» **PROVIDED ENTRIES**

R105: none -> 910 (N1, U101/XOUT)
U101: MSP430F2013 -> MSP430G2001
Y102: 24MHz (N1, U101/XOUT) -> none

* * *

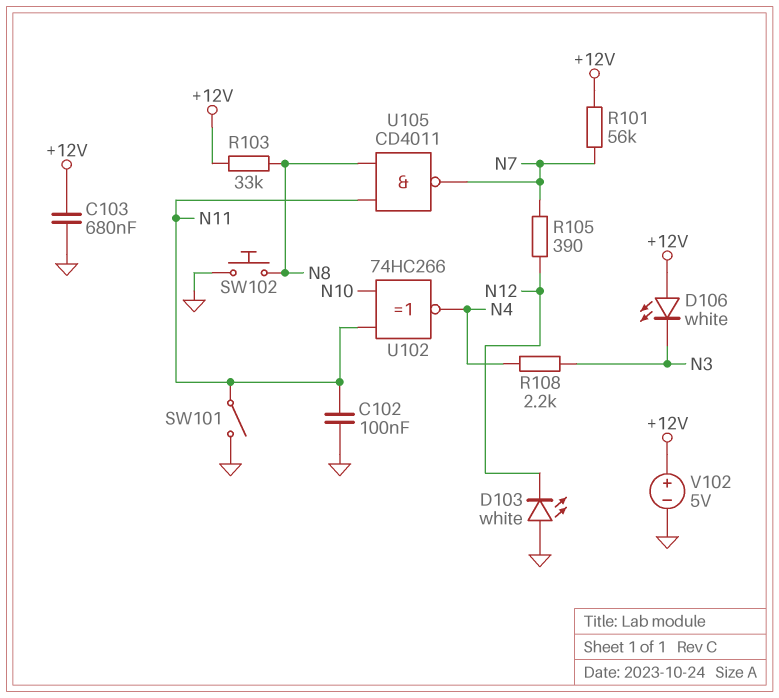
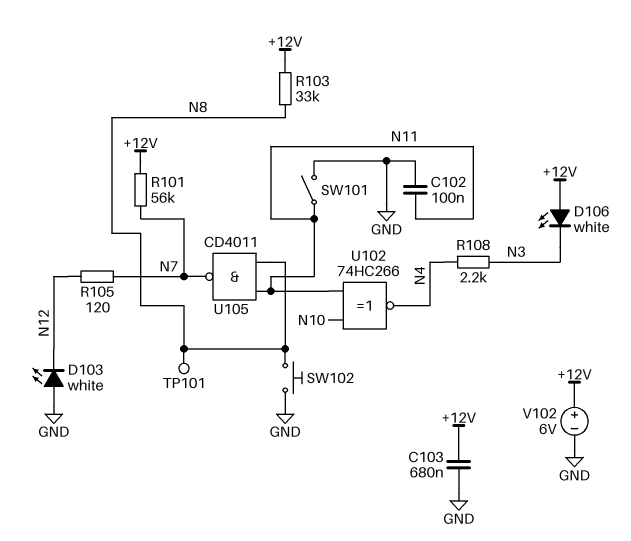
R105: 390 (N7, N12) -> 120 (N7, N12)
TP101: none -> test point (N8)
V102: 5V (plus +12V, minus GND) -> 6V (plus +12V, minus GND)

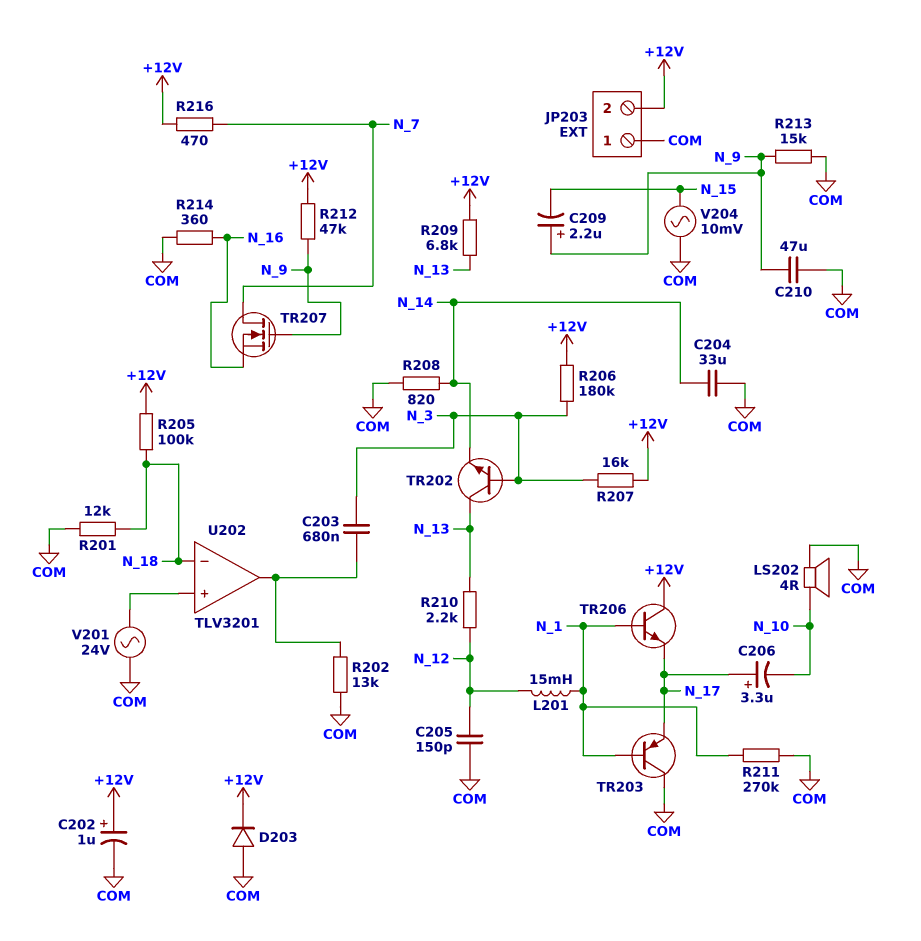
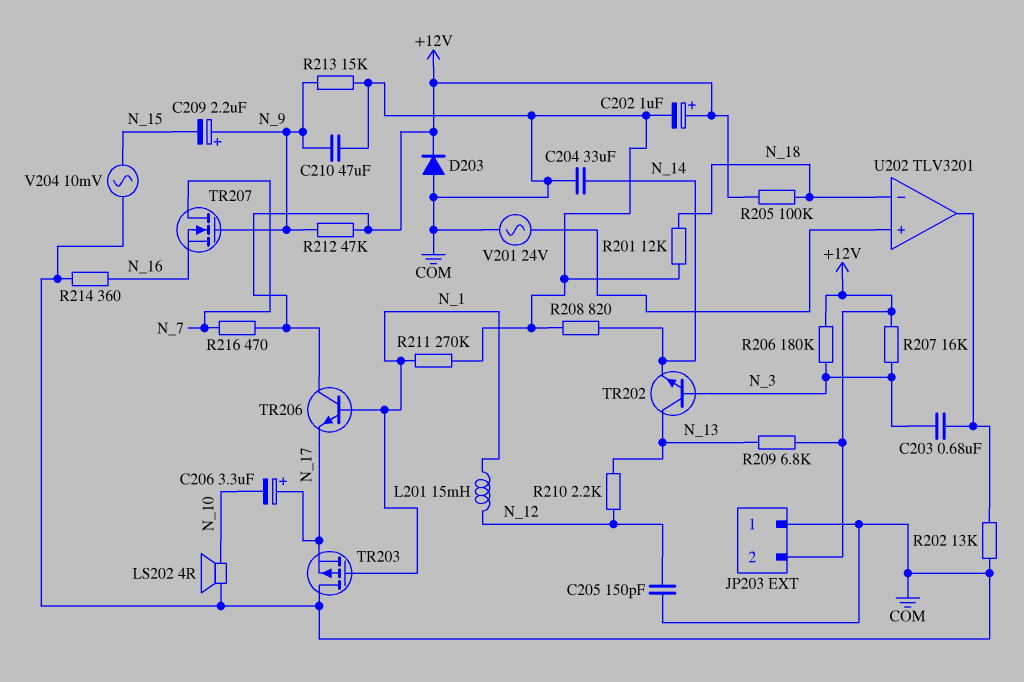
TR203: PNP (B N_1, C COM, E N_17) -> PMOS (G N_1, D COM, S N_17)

==

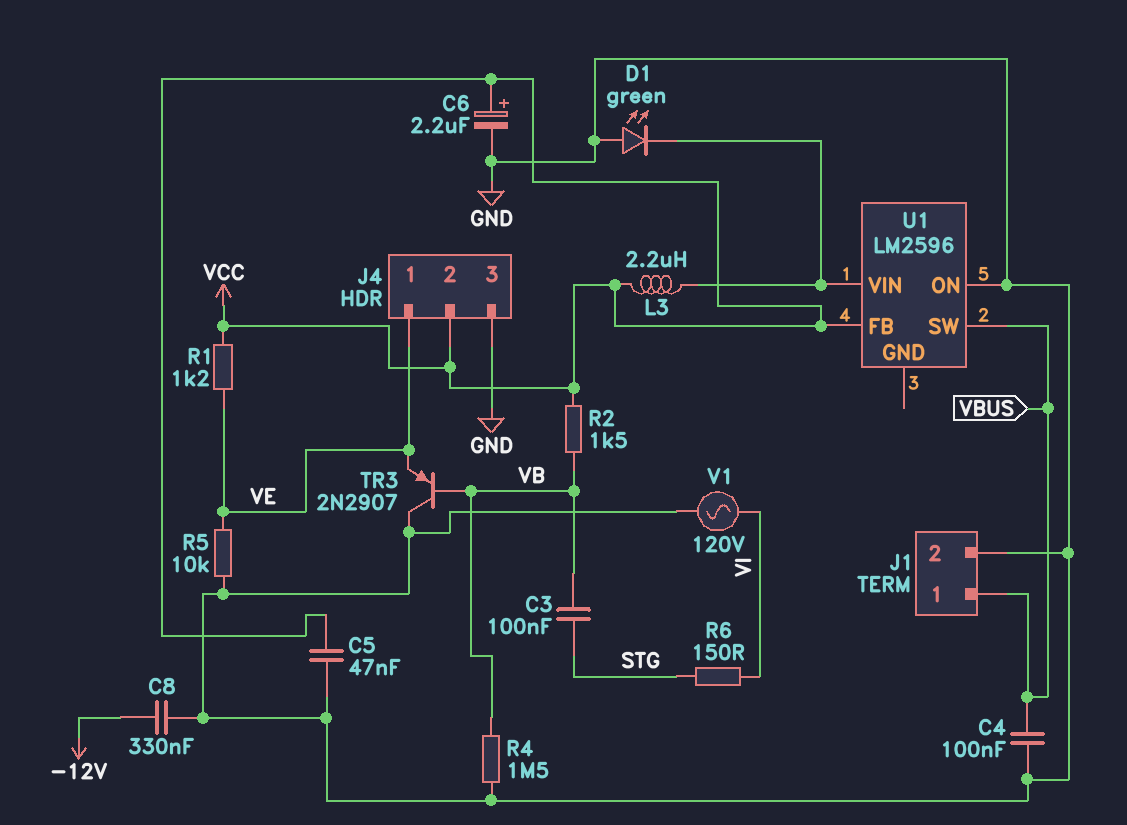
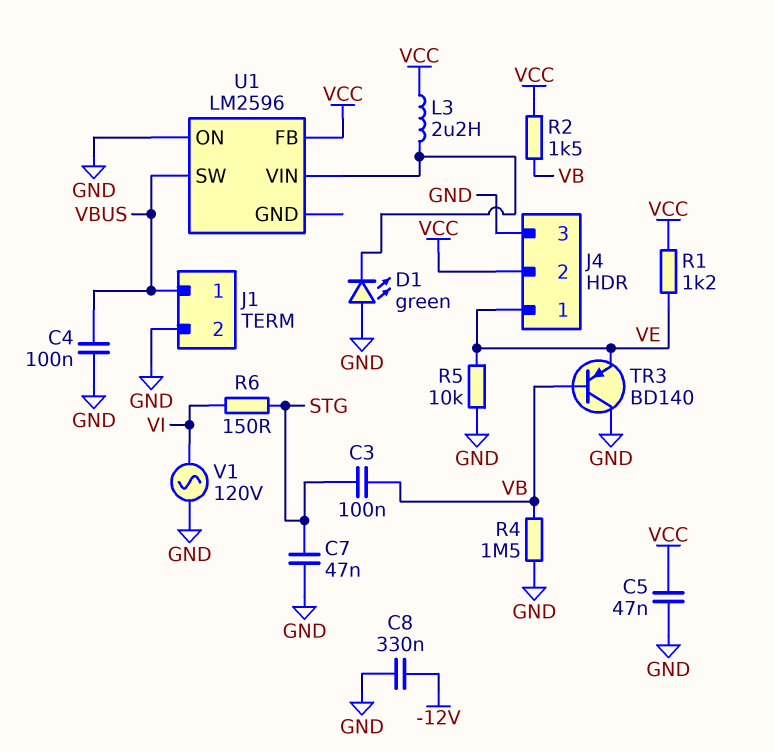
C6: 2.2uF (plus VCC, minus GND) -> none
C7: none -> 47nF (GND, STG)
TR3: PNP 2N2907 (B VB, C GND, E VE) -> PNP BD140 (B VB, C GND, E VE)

» **TASK ITEM**
Tally up the lines in the records containing the word "XOUT", then give the count and nothing else.

» **RESULT OF THIS TASK**
2